-- TASK BRIEF --
Please take the records that follow and repeat exactly the lines starting with the line with "camera: 15 degrees left, 5 degrees down" and going on through the line with "(342, 126) = (698, 415): purple".

-- GIVEN RECORDS --

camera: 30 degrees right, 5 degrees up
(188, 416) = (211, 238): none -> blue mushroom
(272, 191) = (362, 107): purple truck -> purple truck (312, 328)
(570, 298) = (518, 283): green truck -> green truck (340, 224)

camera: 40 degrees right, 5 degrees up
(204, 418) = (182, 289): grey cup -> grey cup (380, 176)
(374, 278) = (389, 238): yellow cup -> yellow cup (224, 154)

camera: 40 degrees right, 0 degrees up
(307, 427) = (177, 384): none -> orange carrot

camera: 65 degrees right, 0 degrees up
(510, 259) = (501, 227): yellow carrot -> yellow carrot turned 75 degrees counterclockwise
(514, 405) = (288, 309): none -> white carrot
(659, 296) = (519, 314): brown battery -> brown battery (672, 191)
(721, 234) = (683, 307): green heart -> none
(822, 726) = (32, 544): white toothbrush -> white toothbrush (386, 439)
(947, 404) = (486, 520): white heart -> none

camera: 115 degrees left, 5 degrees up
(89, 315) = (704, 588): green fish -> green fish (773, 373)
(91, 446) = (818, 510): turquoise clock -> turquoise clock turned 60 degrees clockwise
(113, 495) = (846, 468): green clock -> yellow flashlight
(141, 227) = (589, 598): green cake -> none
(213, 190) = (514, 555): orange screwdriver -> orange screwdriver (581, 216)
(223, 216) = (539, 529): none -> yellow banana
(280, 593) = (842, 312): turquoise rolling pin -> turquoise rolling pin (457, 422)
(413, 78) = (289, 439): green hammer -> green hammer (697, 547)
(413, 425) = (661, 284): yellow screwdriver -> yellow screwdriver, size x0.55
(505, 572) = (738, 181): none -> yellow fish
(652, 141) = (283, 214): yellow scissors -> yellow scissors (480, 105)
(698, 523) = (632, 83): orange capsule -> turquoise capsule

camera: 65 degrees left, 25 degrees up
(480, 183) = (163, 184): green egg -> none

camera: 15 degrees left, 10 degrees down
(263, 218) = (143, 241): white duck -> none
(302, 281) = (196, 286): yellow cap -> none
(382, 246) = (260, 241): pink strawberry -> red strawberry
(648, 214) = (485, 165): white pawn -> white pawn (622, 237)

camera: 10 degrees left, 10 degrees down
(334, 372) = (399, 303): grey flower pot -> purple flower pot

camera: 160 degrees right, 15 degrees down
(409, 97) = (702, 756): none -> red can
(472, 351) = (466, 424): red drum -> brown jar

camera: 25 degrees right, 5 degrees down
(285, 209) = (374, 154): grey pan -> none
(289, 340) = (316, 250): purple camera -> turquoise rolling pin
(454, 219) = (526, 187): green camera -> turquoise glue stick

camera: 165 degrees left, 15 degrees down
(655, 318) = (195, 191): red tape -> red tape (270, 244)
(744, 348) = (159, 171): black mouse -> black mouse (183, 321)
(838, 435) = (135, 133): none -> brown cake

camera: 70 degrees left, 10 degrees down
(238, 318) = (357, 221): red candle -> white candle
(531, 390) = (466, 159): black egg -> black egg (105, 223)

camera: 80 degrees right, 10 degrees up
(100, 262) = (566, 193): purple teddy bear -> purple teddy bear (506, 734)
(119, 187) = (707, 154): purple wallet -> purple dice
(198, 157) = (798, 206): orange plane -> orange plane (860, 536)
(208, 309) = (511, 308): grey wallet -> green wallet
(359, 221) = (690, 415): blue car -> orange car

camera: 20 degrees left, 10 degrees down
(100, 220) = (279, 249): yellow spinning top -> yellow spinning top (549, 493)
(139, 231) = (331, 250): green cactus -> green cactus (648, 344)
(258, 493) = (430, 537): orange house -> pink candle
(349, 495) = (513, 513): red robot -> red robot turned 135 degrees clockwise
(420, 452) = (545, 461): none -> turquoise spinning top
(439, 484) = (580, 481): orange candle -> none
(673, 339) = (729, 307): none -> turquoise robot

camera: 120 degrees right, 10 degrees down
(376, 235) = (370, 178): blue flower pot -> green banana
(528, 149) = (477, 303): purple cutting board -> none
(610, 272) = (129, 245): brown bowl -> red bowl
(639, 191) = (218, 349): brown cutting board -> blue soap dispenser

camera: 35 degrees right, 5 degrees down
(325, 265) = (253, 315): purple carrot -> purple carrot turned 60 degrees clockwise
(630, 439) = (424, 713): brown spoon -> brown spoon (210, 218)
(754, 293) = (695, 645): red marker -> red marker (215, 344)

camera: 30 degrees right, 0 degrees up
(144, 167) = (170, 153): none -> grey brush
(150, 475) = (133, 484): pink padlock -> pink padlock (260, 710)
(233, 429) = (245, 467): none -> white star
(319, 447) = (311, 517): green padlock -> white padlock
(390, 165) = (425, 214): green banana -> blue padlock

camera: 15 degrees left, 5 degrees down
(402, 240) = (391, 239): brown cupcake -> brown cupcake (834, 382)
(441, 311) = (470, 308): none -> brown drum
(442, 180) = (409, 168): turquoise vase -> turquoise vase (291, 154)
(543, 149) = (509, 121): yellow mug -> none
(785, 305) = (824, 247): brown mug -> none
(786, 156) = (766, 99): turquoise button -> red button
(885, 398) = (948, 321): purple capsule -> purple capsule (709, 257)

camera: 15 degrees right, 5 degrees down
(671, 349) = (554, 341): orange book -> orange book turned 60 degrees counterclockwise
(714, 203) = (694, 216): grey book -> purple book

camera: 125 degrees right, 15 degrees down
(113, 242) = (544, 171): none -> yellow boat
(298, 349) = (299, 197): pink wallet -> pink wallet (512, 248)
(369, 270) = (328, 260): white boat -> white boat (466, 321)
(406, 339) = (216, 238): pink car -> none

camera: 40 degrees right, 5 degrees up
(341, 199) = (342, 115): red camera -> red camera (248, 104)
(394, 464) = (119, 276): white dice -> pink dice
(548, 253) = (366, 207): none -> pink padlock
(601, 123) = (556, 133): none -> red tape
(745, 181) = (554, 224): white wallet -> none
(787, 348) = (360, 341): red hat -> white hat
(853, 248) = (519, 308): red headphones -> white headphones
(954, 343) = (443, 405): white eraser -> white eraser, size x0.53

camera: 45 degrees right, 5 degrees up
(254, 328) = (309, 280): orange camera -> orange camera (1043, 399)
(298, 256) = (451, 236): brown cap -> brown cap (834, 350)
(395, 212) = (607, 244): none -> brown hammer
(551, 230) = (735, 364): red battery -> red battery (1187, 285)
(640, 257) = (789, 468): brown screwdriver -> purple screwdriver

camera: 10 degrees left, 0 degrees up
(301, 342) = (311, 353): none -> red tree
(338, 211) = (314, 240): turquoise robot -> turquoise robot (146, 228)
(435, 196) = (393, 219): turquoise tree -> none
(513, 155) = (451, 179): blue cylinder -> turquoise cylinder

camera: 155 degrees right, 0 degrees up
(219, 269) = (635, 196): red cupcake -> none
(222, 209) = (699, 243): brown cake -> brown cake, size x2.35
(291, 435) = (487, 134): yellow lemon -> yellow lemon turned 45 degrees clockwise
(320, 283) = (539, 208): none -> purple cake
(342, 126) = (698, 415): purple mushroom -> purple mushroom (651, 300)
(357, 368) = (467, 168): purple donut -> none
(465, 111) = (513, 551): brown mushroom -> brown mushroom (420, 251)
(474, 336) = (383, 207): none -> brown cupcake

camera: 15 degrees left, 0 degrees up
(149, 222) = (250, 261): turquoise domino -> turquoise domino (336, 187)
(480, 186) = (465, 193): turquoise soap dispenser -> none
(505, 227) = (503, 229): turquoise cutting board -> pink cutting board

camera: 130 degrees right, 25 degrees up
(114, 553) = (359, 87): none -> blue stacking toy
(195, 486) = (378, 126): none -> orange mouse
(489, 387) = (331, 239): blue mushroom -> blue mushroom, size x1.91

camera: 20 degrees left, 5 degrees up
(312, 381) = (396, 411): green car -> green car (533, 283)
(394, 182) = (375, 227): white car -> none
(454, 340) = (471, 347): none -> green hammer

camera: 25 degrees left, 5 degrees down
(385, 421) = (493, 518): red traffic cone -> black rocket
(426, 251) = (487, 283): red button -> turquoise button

-- COMPLETED TASK --
camera: 15 degrees left, 5 degrees down
(402, 240) = (391, 239): brown cupcake -> brown cupcake (834, 382)
(441, 311) = (470, 308): none -> brown drum
(442, 180) = (409, 168): turquoise vase -> turquoise vase (291, 154)
(543, 149) = (509, 121): yellow mug -> none
(785, 305) = (824, 247): brown mug -> none
(786, 156) = (766, 99): turquoise button -> red button
(885, 398) = (948, 321): purple capsule -> purple capsule (709, 257)

camera: 15 degrees right, 5 degrees down
(671, 349) = (554, 341): orange book -> orange book turned 60 degrees counterclockwise
(714, 203) = (694, 216): grey book -> purple book

camera: 125 degrees right, 15 degrees down
(113, 242) = (544, 171): none -> yellow boat
(298, 349) = (299, 197): pink wallet -> pink wallet (512, 248)
(369, 270) = (328, 260): white boat -> white boat (466, 321)
(406, 339) = (216, 238): pink car -> none

camera: 40 degrees right, 5 degrees up
(341, 199) = (342, 115): red camera -> red camera (248, 104)
(394, 464) = (119, 276): white dice -> pink dice
(548, 253) = (366, 207): none -> pink padlock
(601, 123) = (556, 133): none -> red tape
(745, 181) = (554, 224): white wallet -> none
(787, 348) = (360, 341): red hat -> white hat
(853, 248) = (519, 308): red headphones -> white headphones
(954, 343) = (443, 405): white eraser -> white eraser, size x0.53

camera: 45 degrees right, 5 degrees up
(254, 328) = (309, 280): orange camera -> orange camera (1043, 399)
(298, 256) = (451, 236): brown cap -> brown cap (834, 350)
(395, 212) = (607, 244): none -> brown hammer
(551, 230) = (735, 364): red battery -> red battery (1187, 285)
(640, 257) = (789, 468): brown screwdriver -> purple screwdriver

camera: 10 degrees left, 0 degrees up
(301, 342) = (311, 353): none -> red tree
(338, 211) = (314, 240): turquoise robot -> turquoise robot (146, 228)
(435, 196) = (393, 219): turquoise tree -> none
(513, 155) = (451, 179): blue cylinder -> turquoise cylinder

camera: 155 degrees right, 0 degrees up
(219, 269) = (635, 196): red cupcake -> none
(222, 209) = (699, 243): brown cake -> brown cake, size x2.35
(291, 435) = (487, 134): yellow lemon -> yellow lemon turned 45 degrees clockwise
(320, 283) = (539, 208): none -> purple cake
(342, 126) = (698, 415): purple mushroom -> purple mushroom (651, 300)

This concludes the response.